Start of GIVEN RECORDS

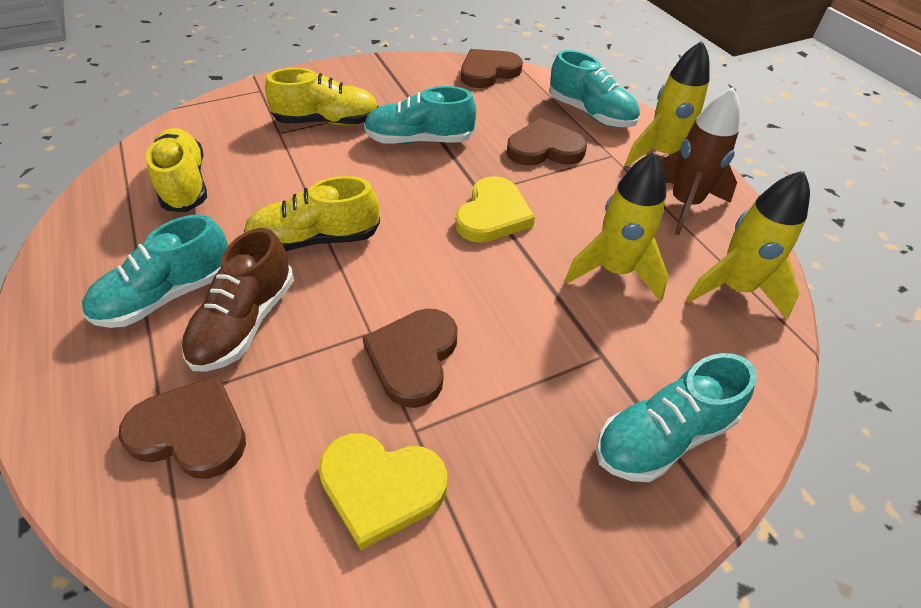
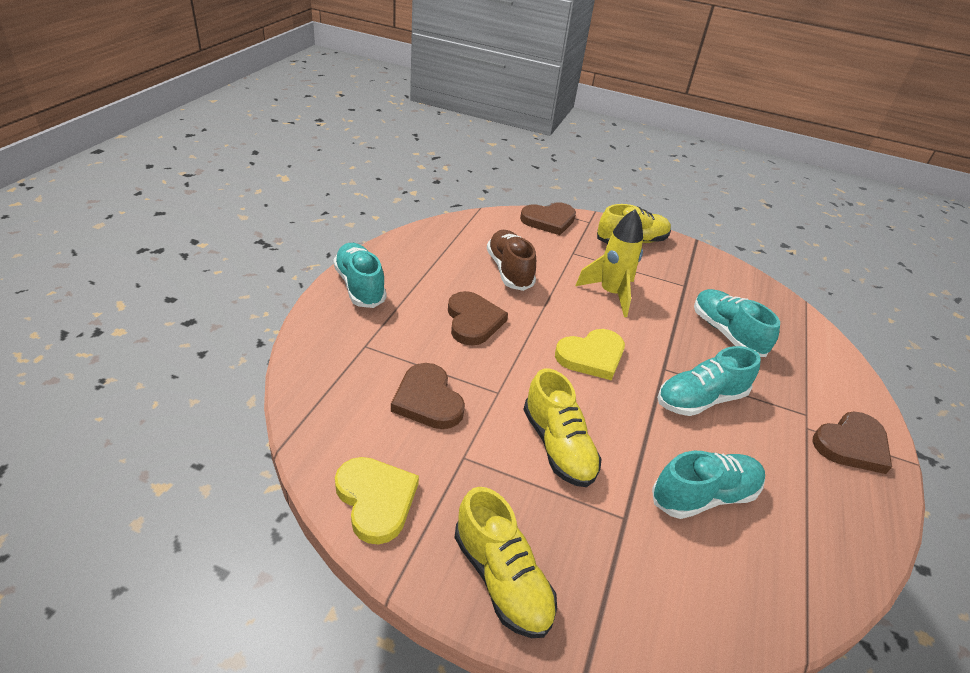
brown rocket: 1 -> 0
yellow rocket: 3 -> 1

End of GIVEN RECORDS
Start of GIVEN RECORDS

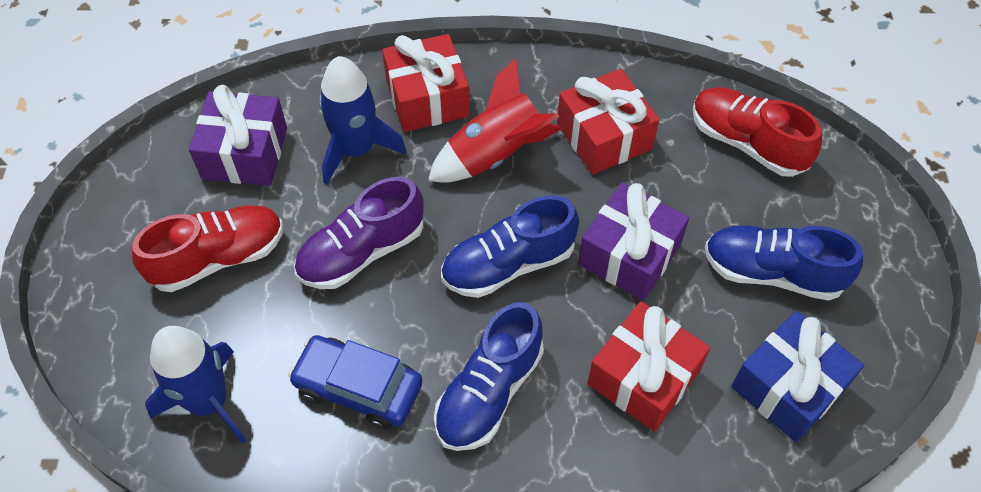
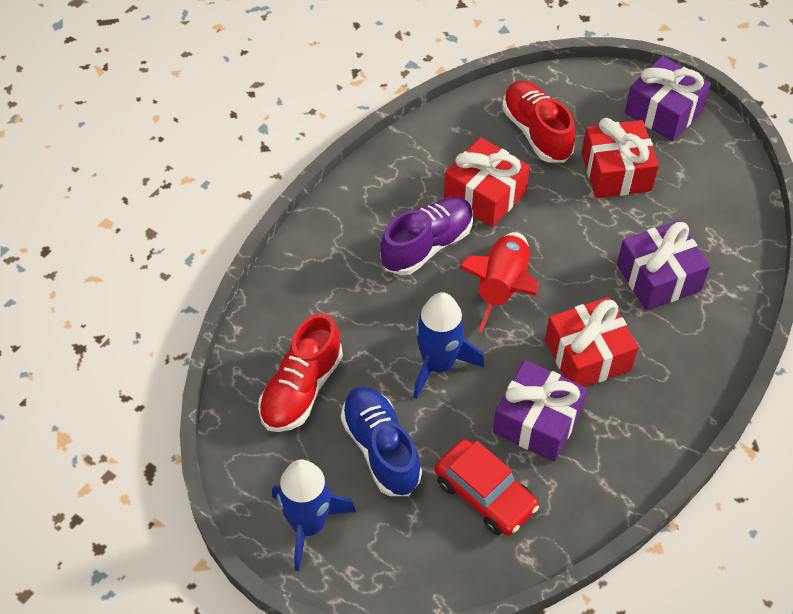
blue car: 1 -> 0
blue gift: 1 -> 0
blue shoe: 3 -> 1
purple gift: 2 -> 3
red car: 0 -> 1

End of GIVEN RECORDS
Start of GIVEN RECORDS

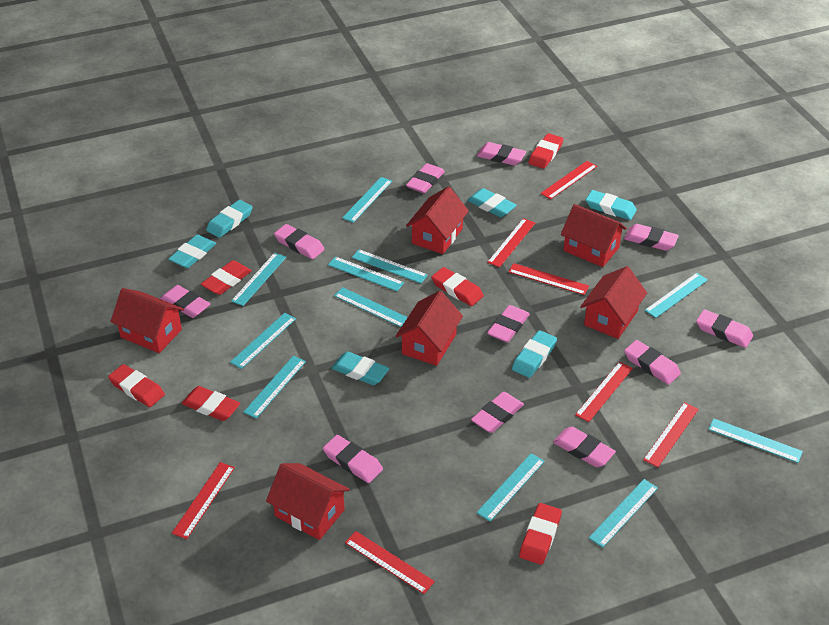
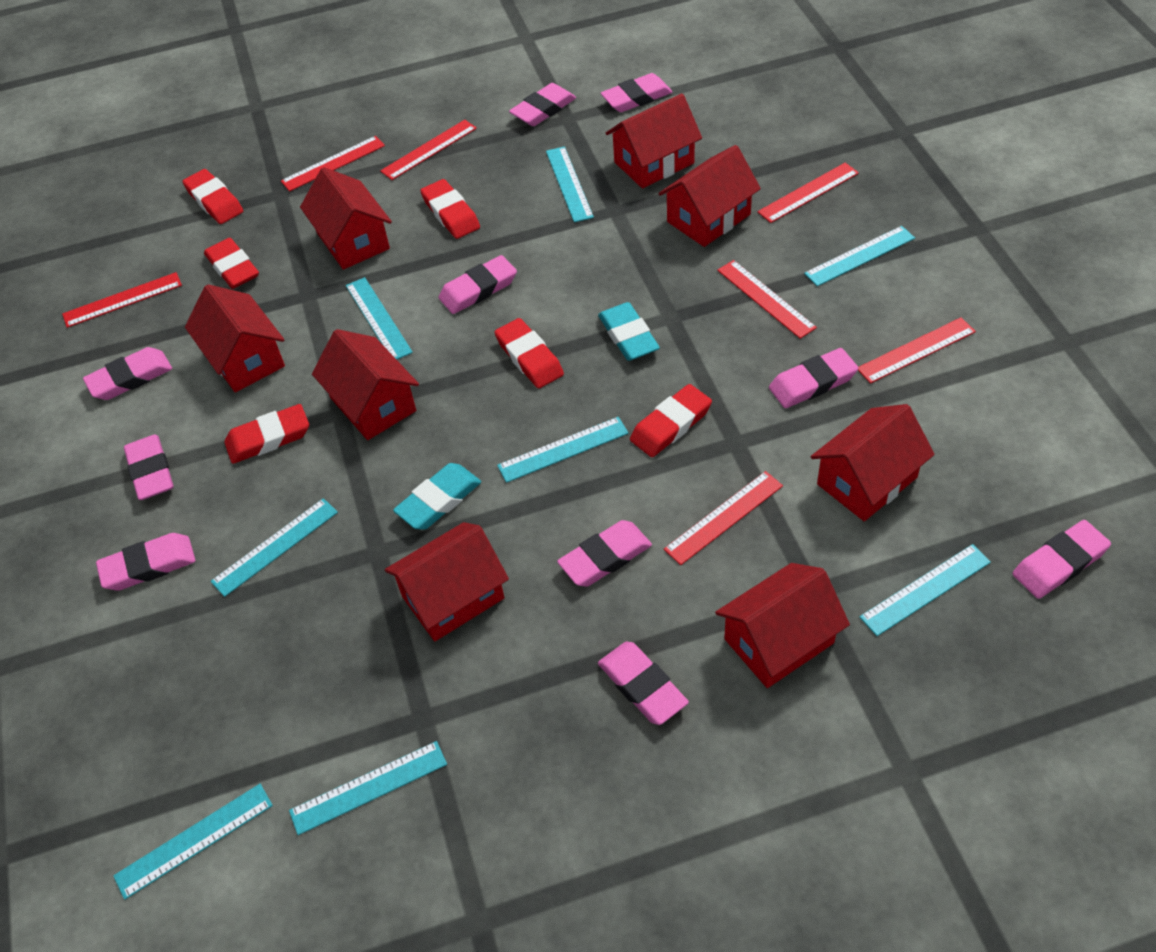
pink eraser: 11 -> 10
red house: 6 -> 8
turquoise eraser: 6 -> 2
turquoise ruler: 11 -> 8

End of GIVEN RECORDS

Look for the word "turquoise" in the listing above and state how many lines have it; give the number and nothing else.

2